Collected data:
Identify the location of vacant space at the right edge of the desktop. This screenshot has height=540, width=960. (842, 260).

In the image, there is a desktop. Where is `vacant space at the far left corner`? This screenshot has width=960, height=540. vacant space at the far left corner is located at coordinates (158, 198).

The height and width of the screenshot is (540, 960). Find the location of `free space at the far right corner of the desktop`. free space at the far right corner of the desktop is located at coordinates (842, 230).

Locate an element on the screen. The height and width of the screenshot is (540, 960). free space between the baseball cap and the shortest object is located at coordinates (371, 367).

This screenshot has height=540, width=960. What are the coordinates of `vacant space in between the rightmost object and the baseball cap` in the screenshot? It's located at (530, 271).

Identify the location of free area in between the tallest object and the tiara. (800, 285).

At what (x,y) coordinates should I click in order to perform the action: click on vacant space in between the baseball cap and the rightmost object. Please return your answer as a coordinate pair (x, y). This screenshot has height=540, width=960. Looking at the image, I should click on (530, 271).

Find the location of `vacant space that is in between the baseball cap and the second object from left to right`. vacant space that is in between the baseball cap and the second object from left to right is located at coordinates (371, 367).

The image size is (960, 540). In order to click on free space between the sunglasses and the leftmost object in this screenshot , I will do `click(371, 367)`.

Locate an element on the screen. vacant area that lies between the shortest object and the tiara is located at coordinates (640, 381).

* * *

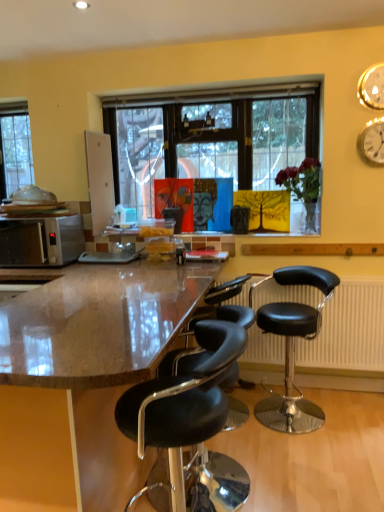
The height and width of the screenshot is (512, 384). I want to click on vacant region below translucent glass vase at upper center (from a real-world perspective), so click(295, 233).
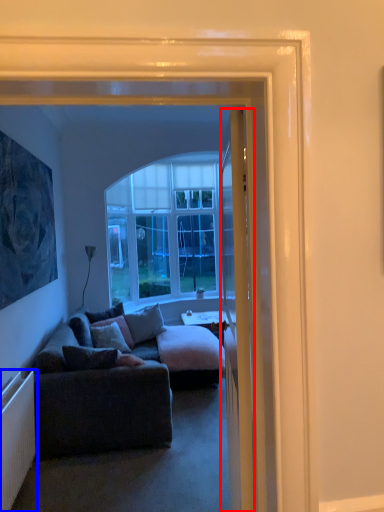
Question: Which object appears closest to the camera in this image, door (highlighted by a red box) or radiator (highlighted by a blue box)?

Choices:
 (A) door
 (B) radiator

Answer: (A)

-- Exercise instructions --
Rename "baseball cap" as "red cap" in everything from the line containing "right is located at coordinates (371, 367)." down to the line containing "The image size". Give back only those lines, with nothing else changed.

-- Result --
Find the location of `vacant space that is in between the red cap and the second object from left to right`. vacant space that is in between the red cap and the second object from left to right is located at coordinates (371, 367).

The image size is (960, 540). In order to click on free space between the sunglasses and the leftmost object in this screenshot , I will do `click(371, 367)`.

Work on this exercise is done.